● **DATASET EXCERPT**:
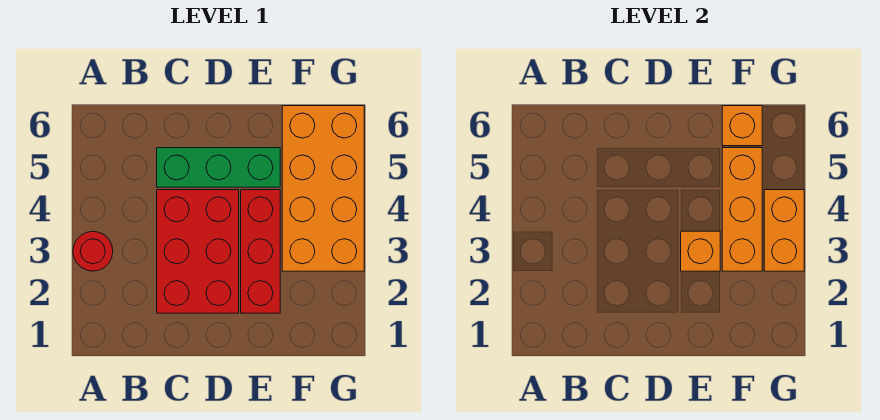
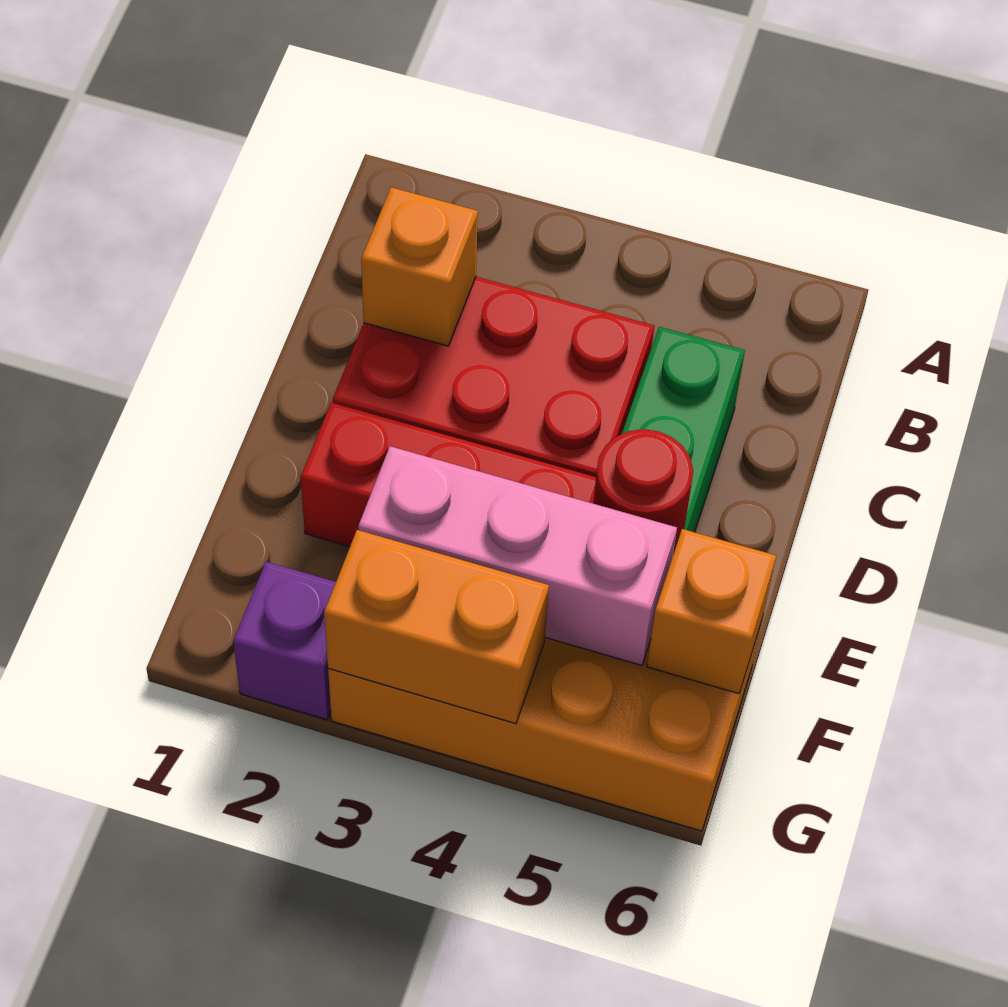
red round brick A3 level 1 -> red round brick E5 level 2
orange brick E3 level 2 -> orange brick C2 level 2
orange brick F3:F5 level 2 -> pink brick F3:F5 level 2
none -> purple brick G2 level 1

● **WHAT IS EXPECTED**:
Down to the last line, set down the data above exactly, and omit all images.

● **EXERCISE SOLUTION**:
red round brick A3 level 1 -> red round brick E5 level 2
orange brick E3 level 2 -> orange brick C2 level 2
orange brick F3:F5 level 2 -> pink brick F3:F5 level 2
none -> purple brick G2 level 1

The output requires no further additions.